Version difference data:
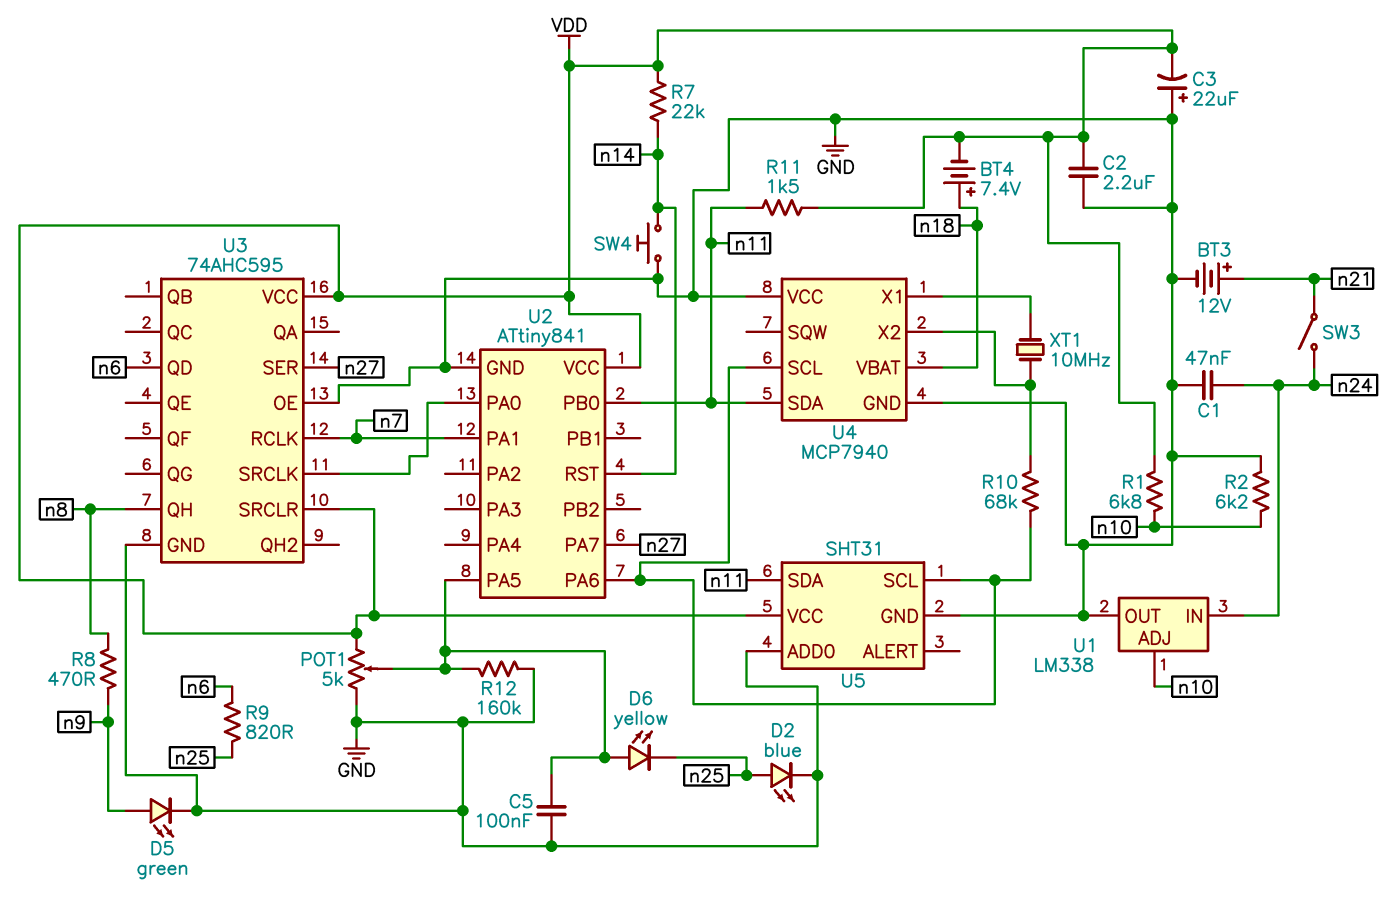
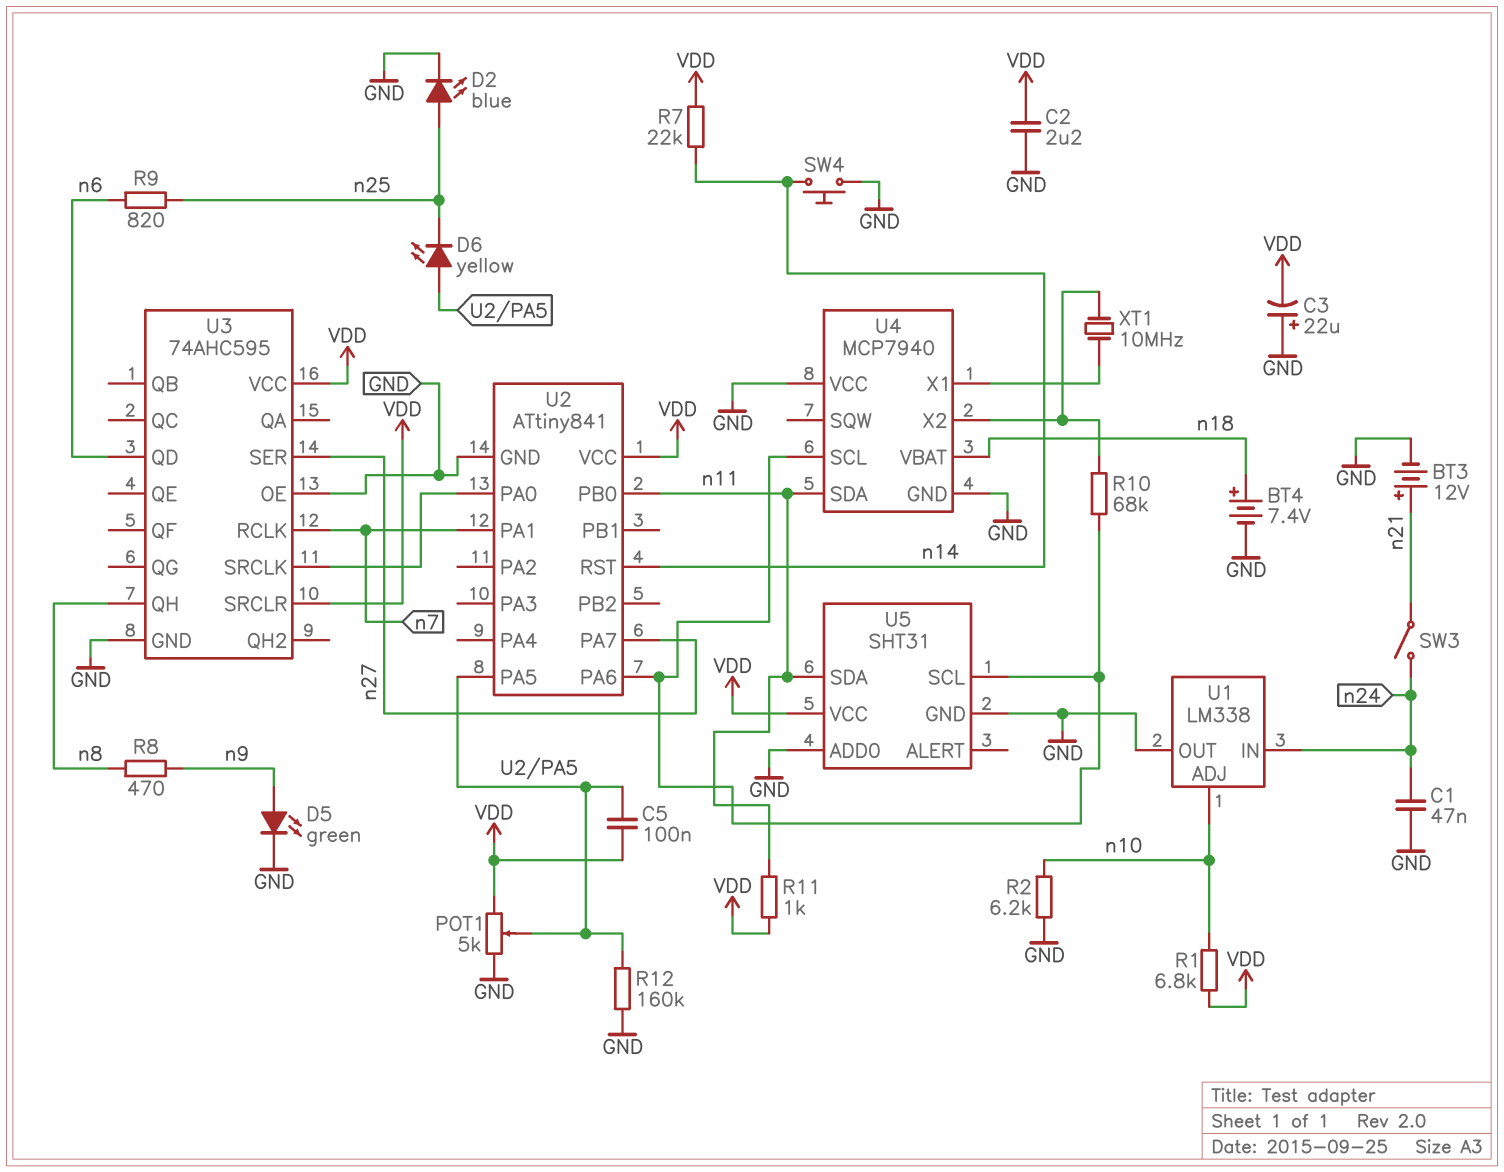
BT4: 7.4V (plus n18, minus VDD) -> 7.4V (plus n18, minus GND)
C5: 100nF (GND, U2/PA5) -> 100nF (U2/PA5, VDD)
R11: 1.5k (VDD, n11) -> 1k (VDD, n11)

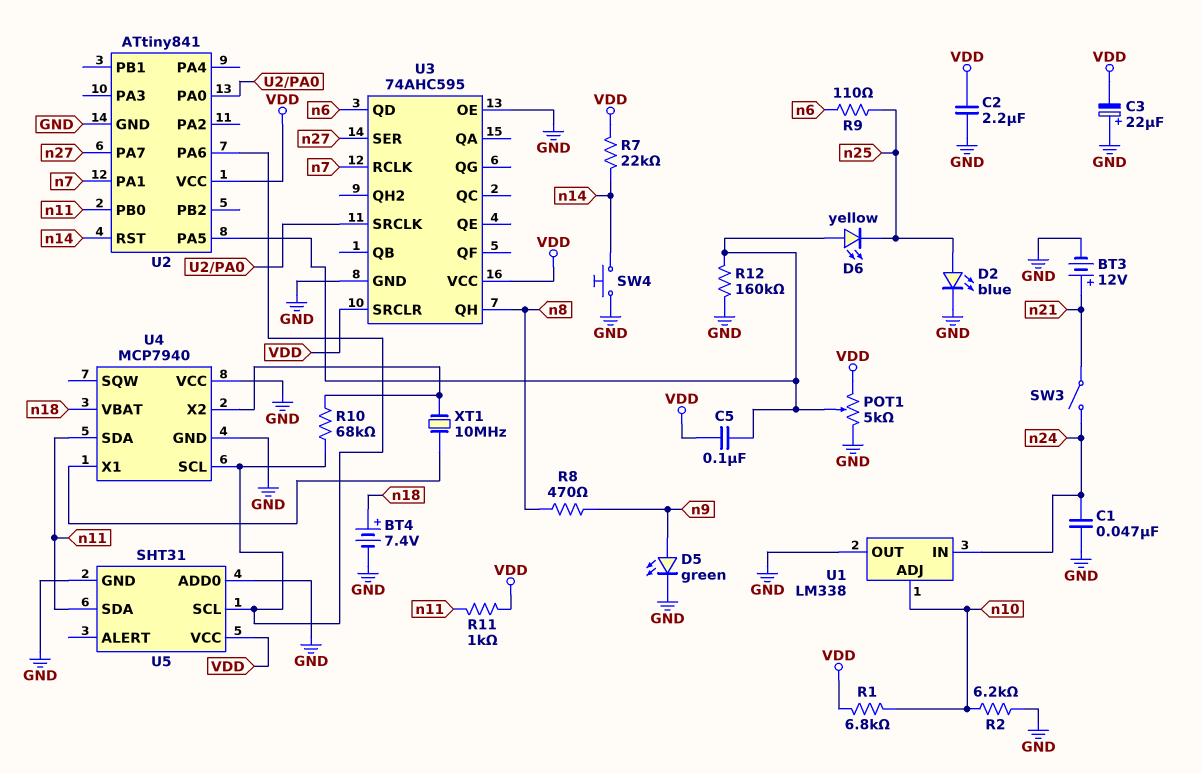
R9: 820 (n6, n25) -> 110 (n6, n25)

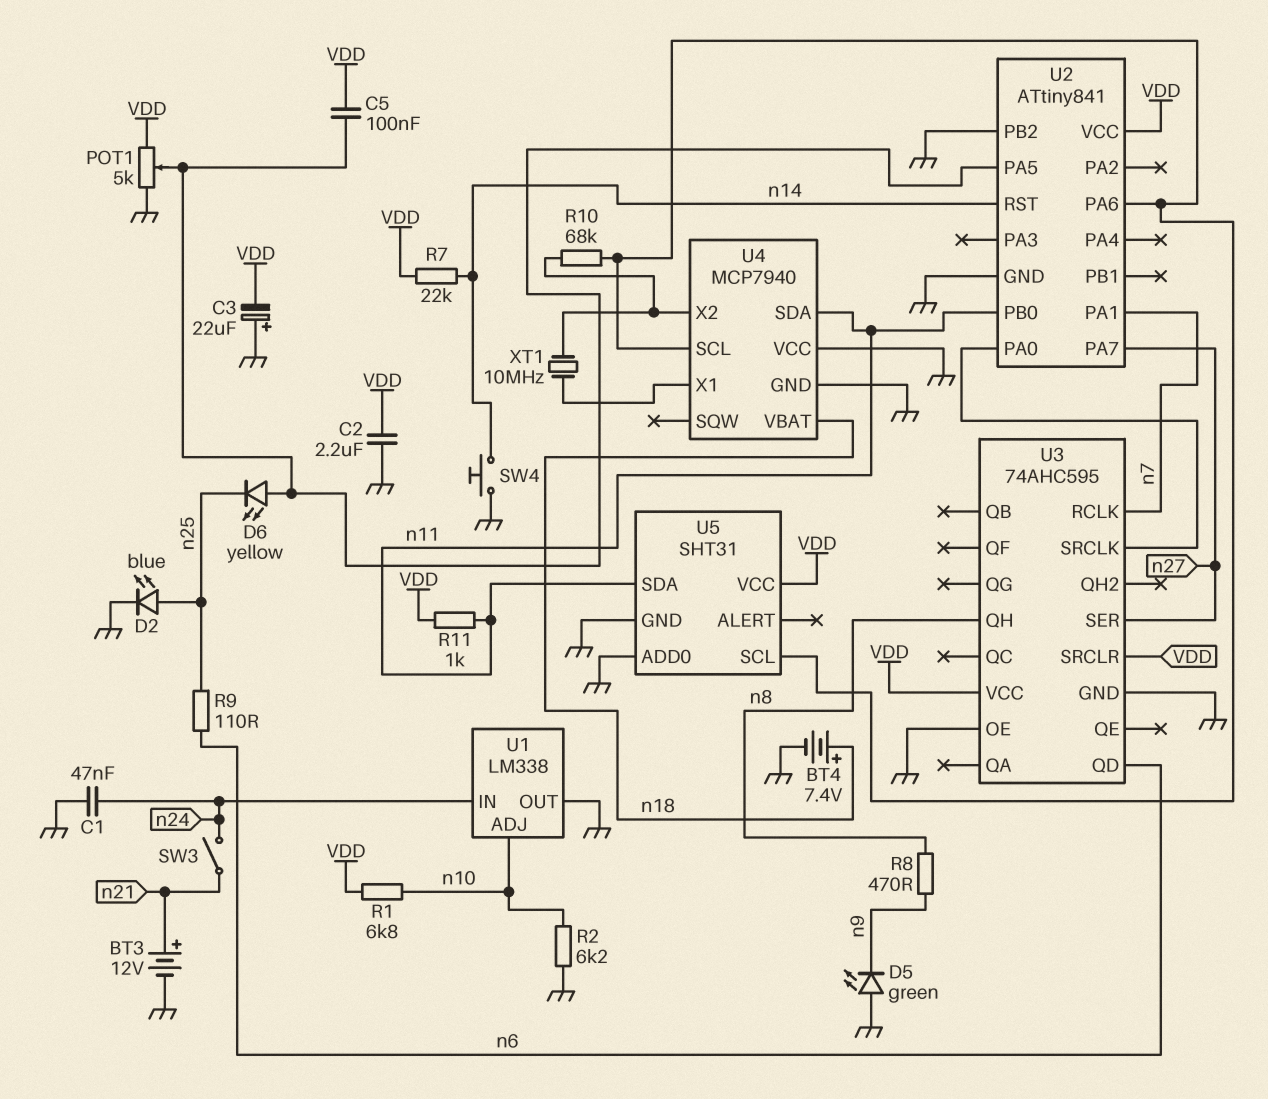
D5: LED green (A n9, K GND) -> LED green (A GND, K n9)
R12: 160k (GND, U2/PA5) -> none
U2 pin PB2: none -> GND

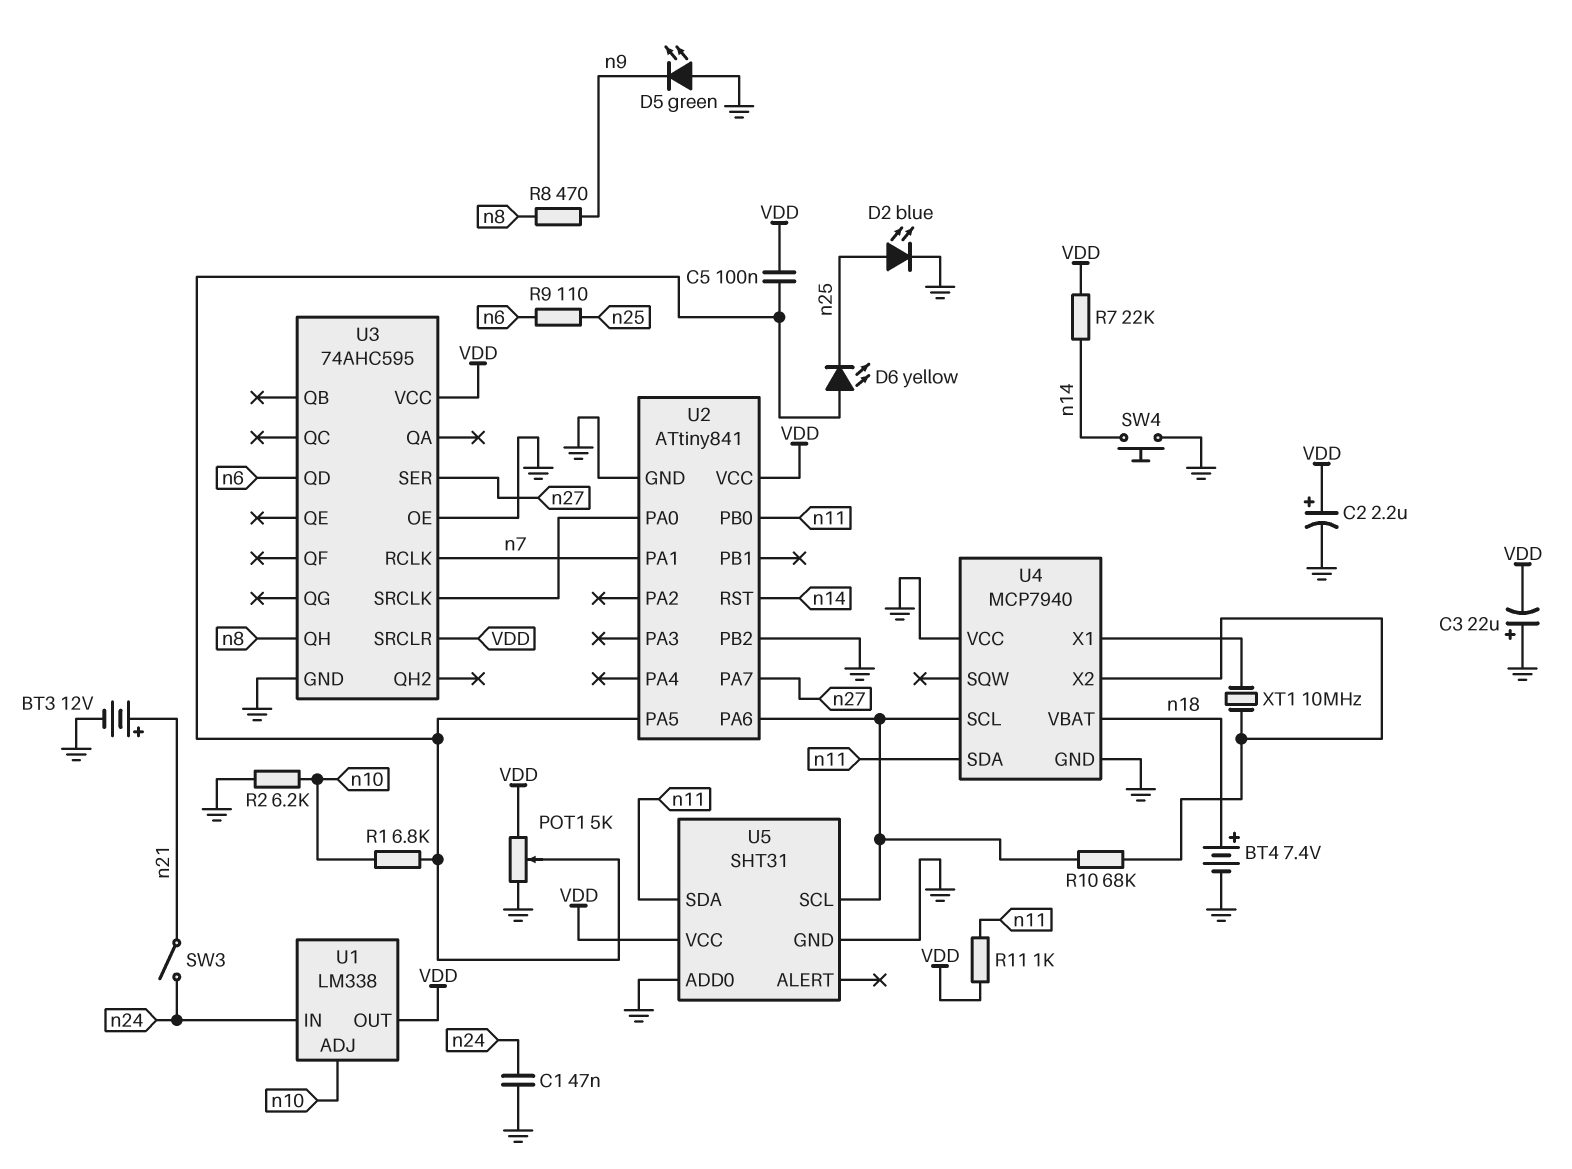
C2: 2.2uF (GND, VDD) -> 2.2uF (plus VDD, minus GND)
R1: 6.8k (VDD, n10) -> 6.8k (U2/PA5, n10)
U1 pin OUT: GND -> VDD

EXERCISE DETAILS: Type the entries again verbatim. Drop the images.

COMPLETED EXERCISE:
BT4: 7.4V (plus n18, minus VDD) -> 7.4V (plus n18, minus GND)
C5: 100nF (GND, U2/PA5) -> 100nF (U2/PA5, VDD)
R11: 1.5k (VDD, n11) -> 1k (VDD, n11)

R9: 820 (n6, n25) -> 110 (n6, n25)

D5: LED green (A n9, K GND) -> LED green (A GND, K n9)
R12: 160k (GND, U2/PA5) -> none
U2 pin PB2: none -> GND

C2: 2.2uF (GND, VDD) -> 2.2uF (plus VDD, minus GND)
R1: 6.8k (VDD, n10) -> 6.8k (U2/PA5, n10)
U1 pin OUT: GND -> VDD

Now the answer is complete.